[EXERCISE DESCRIPTION]
Where the records below reach the line containing "C4: 1uF (NET11, NET20) -> none", start transcribing, and end with the line containing "Y1: none -> 24MHz (NET11, NET20)", exactly and with nothing else added.

[RECORDS FOR THIS EXERCISE]
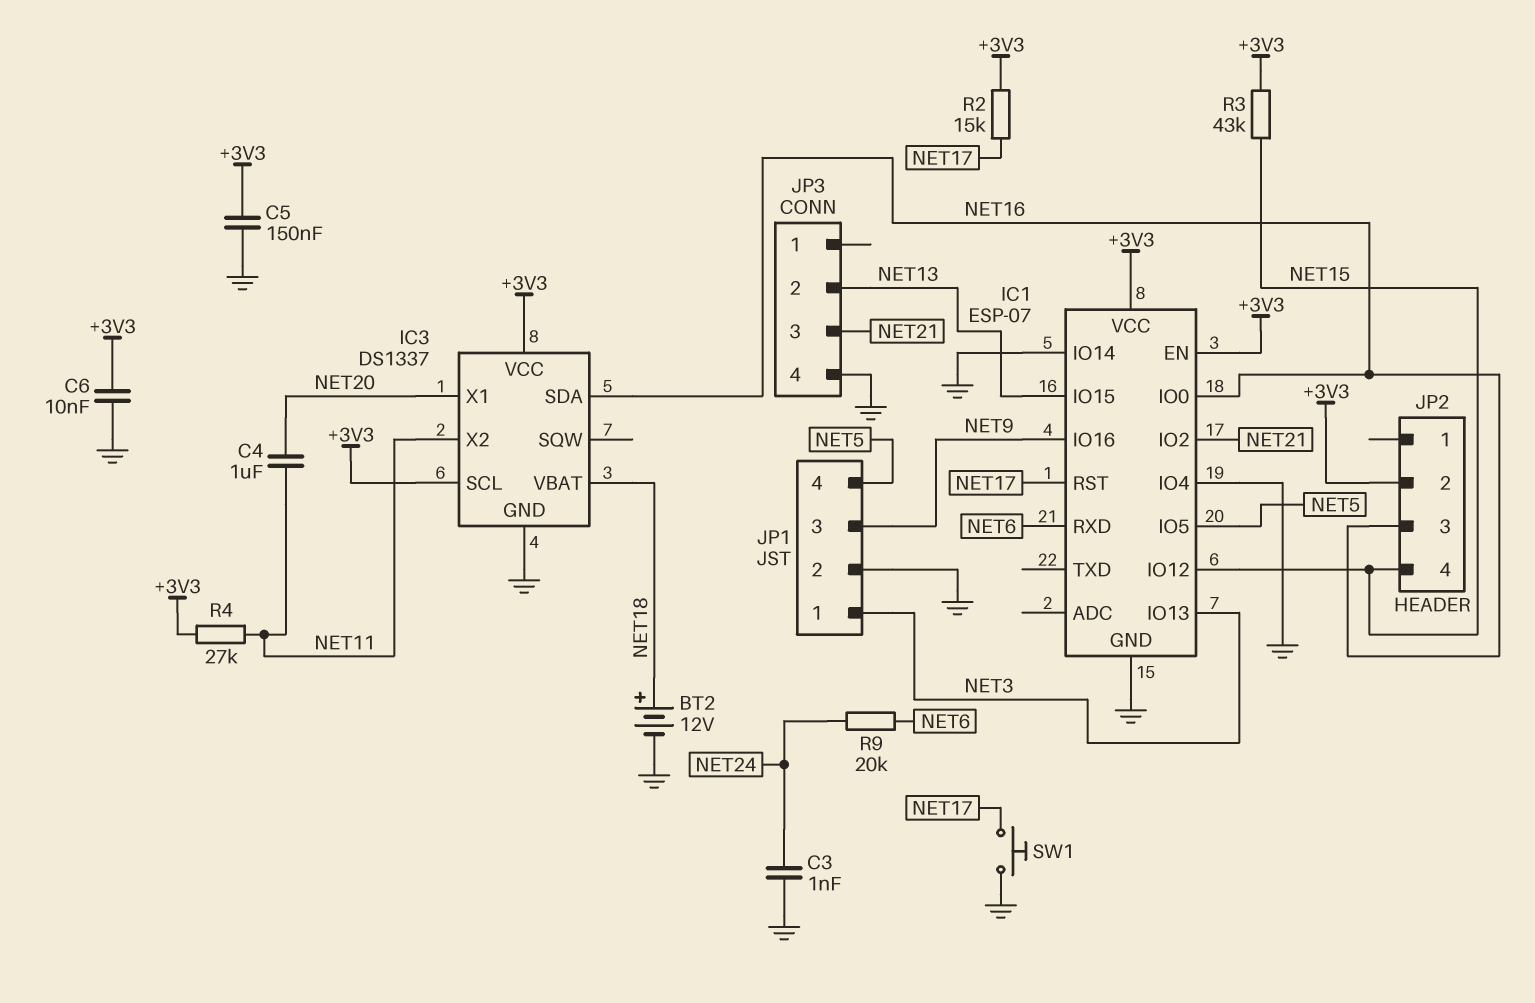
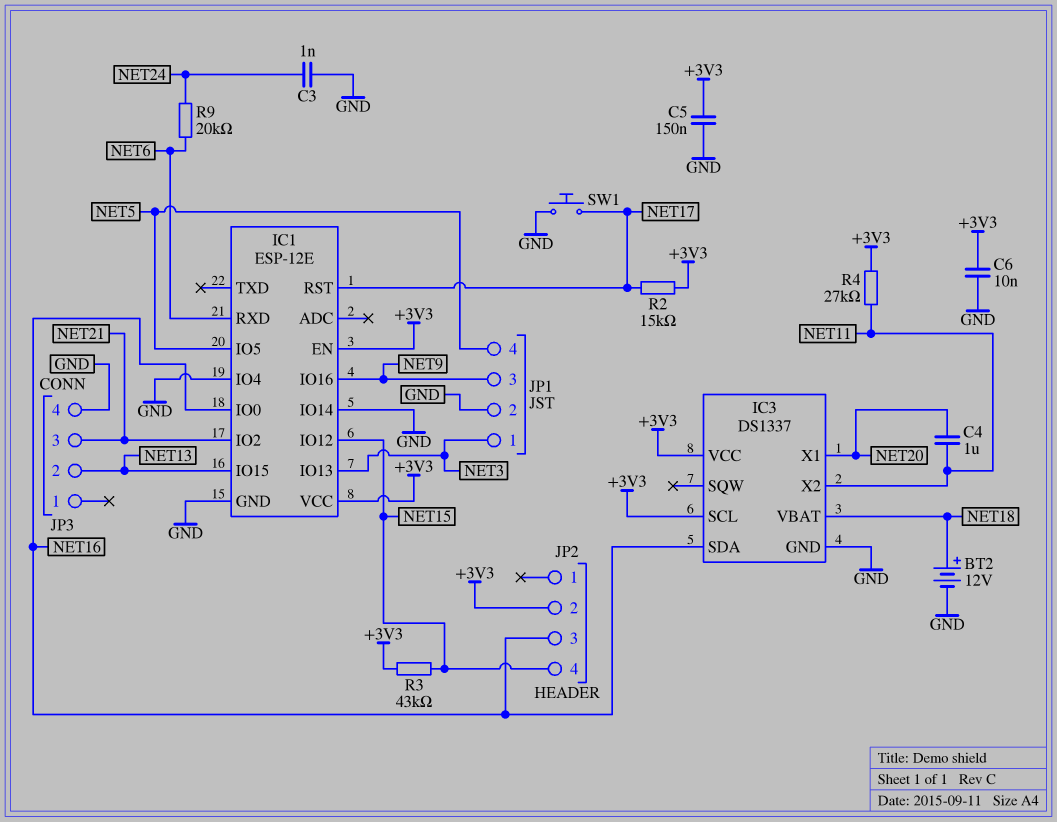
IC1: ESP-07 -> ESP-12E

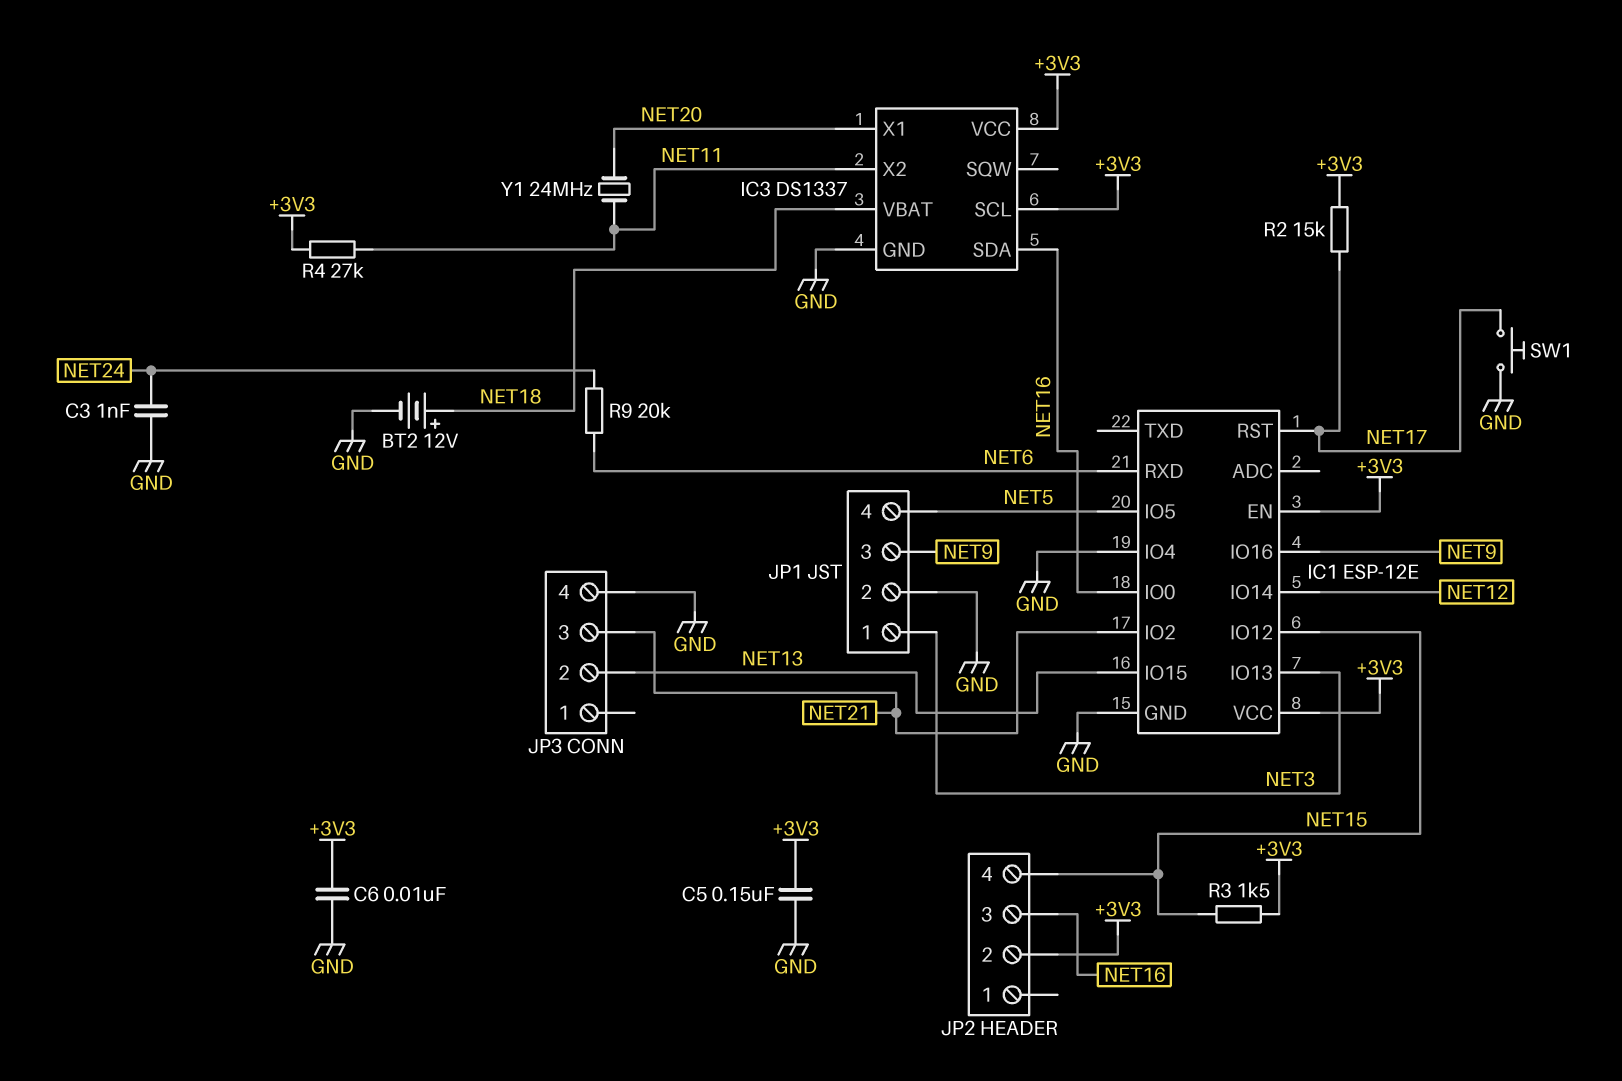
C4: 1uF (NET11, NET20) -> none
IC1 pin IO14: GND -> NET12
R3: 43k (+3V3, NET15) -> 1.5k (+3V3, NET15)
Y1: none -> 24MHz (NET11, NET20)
==
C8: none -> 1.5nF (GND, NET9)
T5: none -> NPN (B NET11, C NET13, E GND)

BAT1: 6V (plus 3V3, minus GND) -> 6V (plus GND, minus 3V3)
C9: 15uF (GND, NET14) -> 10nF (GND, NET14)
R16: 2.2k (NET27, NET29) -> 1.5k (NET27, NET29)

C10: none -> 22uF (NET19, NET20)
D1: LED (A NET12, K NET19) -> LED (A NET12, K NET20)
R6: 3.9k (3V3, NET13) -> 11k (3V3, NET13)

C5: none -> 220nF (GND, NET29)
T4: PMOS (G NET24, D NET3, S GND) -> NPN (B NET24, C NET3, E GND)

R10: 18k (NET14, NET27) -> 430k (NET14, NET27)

[RESULT FOR THIS TASK]
C4: 1uF (NET11, NET20) -> none
IC1 pin IO14: GND -> NET12
R3: 43k (+3V3, NET15) -> 1.5k (+3V3, NET15)
Y1: none -> 24MHz (NET11, NET20)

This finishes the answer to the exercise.